▶ **WORK REQUEST**
Within the following material, tally each line that contains the string "html". Give the tally only.

******************************

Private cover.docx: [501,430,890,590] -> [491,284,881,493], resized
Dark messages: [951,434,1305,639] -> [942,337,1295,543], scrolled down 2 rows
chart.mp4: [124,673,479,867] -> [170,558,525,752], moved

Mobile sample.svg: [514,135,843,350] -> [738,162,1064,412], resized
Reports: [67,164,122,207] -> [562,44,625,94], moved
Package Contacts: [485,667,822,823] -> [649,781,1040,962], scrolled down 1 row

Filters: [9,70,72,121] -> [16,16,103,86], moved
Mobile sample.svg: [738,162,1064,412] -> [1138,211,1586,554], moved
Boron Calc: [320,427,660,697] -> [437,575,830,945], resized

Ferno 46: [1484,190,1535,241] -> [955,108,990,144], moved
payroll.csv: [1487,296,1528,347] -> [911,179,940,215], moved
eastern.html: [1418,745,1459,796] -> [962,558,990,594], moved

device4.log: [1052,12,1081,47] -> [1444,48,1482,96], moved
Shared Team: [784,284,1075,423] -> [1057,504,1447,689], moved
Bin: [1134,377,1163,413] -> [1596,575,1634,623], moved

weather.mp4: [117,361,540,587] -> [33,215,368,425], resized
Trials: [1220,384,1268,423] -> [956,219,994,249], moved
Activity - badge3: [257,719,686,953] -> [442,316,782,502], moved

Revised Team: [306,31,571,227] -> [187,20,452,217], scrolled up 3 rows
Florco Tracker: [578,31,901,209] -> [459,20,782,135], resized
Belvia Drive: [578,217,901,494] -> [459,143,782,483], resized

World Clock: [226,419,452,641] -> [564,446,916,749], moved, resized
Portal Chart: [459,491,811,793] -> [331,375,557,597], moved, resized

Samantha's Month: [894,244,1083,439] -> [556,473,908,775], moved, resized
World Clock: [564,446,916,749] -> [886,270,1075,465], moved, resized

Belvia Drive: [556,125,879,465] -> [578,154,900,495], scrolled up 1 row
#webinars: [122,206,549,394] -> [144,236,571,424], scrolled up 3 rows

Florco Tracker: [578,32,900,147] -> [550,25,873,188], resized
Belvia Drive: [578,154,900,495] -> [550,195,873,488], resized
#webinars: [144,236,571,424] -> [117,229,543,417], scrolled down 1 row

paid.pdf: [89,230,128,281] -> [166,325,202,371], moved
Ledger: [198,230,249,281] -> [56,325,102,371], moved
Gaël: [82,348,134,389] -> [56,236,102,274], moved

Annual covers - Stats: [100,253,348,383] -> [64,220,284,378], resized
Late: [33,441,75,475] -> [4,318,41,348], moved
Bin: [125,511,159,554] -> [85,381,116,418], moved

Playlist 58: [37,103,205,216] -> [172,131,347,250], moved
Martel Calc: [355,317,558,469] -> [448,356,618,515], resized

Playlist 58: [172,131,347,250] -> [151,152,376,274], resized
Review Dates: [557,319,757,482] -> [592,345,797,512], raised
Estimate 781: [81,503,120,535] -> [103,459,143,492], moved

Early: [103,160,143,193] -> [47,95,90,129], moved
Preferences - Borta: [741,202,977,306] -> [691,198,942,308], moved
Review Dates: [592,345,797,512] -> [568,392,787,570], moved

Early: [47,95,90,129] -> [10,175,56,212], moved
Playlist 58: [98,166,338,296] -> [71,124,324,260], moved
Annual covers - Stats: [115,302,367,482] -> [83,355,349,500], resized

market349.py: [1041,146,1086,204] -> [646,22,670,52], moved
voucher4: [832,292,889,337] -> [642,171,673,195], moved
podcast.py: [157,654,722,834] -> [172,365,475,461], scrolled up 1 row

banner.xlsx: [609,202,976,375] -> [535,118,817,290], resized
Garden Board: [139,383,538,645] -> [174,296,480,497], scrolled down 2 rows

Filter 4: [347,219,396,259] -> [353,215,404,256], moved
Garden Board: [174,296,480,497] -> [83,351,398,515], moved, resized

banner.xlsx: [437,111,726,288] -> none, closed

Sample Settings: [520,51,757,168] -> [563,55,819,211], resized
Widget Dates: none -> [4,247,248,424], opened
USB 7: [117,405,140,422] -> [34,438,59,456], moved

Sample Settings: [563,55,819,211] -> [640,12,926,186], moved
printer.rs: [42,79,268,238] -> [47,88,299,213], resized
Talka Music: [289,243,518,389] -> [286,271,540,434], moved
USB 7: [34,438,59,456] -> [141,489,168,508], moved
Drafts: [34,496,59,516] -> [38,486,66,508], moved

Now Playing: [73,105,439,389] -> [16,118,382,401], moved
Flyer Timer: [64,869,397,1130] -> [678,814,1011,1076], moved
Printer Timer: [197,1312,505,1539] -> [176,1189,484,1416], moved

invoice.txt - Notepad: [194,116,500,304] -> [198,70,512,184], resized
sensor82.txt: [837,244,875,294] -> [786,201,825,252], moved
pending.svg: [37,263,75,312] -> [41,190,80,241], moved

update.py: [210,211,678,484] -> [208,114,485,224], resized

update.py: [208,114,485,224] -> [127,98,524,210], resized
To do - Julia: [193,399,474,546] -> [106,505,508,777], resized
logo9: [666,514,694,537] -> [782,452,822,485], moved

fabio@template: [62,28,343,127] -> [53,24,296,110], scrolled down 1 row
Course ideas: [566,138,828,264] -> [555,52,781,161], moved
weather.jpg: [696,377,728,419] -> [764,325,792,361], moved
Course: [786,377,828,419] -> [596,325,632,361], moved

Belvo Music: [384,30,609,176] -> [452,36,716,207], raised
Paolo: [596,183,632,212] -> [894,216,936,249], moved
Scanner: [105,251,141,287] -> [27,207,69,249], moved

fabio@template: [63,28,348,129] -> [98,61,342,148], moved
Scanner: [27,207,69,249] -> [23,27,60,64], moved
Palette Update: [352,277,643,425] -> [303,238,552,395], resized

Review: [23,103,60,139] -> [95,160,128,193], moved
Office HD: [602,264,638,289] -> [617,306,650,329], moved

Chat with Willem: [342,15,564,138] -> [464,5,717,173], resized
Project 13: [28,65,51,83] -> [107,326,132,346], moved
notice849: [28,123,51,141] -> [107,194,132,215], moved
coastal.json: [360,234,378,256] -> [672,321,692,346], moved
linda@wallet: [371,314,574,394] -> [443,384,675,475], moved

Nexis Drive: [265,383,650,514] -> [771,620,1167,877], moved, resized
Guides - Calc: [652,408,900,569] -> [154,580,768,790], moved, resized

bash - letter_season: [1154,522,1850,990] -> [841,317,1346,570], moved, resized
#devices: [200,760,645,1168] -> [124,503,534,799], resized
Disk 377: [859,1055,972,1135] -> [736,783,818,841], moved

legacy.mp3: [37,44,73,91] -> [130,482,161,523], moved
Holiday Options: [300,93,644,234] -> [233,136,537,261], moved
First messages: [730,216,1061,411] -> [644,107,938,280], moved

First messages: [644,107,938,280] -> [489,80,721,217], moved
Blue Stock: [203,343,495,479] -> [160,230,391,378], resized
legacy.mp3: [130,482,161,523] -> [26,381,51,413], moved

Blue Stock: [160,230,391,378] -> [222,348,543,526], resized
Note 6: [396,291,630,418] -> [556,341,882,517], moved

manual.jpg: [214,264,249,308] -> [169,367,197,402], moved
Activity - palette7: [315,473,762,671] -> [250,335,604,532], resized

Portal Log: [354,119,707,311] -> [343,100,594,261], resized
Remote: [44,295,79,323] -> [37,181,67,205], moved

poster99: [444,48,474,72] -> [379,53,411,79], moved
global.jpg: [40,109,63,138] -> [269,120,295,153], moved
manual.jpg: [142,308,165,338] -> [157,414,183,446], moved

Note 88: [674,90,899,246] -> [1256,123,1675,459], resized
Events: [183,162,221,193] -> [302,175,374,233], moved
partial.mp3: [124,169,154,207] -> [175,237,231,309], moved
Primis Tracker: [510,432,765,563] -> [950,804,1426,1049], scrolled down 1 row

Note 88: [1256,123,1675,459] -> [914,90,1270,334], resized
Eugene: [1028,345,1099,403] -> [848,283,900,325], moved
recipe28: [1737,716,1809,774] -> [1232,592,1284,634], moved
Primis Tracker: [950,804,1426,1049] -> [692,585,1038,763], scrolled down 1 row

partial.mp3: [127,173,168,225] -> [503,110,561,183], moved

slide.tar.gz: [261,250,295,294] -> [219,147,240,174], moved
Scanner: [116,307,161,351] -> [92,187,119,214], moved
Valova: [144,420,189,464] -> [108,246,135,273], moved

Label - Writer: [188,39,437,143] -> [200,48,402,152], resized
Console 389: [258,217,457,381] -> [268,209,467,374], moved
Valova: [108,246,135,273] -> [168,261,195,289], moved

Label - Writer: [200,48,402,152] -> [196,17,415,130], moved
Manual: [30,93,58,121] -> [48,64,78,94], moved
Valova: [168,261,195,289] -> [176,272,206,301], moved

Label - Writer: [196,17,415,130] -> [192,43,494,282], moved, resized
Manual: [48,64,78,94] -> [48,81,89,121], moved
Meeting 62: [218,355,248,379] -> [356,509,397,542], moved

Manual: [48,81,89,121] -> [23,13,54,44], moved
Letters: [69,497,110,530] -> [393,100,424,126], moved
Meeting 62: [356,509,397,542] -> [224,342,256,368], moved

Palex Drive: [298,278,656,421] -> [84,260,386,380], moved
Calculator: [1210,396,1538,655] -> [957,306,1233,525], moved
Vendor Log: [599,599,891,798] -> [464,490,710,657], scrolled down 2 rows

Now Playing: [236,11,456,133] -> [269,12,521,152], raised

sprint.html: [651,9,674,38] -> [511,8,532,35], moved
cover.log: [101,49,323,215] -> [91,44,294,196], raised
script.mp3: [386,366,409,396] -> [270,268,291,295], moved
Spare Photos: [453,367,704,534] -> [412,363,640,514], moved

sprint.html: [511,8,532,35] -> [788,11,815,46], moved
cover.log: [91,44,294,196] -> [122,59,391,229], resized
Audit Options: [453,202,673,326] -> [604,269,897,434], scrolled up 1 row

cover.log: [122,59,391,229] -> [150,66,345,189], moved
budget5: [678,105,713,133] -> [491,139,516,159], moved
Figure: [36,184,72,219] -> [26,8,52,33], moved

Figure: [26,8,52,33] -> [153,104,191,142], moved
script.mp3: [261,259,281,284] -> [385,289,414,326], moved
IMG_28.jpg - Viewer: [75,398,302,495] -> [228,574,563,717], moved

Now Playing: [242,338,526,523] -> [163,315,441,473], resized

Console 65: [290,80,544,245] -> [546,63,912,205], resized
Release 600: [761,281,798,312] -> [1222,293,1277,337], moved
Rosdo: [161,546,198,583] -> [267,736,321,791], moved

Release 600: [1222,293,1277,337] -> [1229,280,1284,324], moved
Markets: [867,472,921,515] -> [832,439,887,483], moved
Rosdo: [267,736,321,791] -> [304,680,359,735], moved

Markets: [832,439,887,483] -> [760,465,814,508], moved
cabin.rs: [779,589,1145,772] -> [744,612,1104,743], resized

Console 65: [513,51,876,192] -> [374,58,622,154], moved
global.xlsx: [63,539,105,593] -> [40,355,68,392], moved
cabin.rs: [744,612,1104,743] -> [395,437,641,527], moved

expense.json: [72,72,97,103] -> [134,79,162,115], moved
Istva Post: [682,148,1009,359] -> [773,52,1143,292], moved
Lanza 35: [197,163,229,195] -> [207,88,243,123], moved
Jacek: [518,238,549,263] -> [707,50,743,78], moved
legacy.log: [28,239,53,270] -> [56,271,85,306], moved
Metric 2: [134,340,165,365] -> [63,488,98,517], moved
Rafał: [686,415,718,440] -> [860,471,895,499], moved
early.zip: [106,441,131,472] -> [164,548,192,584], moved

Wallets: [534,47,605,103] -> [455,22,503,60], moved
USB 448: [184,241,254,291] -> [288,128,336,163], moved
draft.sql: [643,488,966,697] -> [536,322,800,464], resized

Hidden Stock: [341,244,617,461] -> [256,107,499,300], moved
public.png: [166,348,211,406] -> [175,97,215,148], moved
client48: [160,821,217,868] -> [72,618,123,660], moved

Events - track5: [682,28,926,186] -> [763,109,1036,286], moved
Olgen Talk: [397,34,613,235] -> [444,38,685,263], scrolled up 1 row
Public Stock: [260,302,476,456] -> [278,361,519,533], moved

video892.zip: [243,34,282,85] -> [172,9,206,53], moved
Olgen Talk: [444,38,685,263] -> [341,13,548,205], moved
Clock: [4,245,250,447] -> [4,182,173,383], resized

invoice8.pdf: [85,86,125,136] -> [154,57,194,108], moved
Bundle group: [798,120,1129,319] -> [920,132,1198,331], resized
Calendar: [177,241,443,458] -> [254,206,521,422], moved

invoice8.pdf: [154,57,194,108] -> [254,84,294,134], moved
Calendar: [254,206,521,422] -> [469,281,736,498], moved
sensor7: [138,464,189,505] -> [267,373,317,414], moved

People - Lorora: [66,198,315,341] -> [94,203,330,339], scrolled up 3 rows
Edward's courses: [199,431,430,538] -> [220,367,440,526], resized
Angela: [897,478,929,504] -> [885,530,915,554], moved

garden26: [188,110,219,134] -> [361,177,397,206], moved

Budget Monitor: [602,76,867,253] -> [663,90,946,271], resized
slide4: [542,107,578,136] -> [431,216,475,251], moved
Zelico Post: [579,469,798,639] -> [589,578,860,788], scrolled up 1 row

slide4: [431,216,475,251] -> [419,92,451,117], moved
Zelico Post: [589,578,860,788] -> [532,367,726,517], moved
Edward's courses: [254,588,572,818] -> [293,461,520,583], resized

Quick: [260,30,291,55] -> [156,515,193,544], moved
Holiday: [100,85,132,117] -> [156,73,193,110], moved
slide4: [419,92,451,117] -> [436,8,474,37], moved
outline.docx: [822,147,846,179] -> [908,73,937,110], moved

******************************

▶ **ANSWER TO THE PROBLEM**
3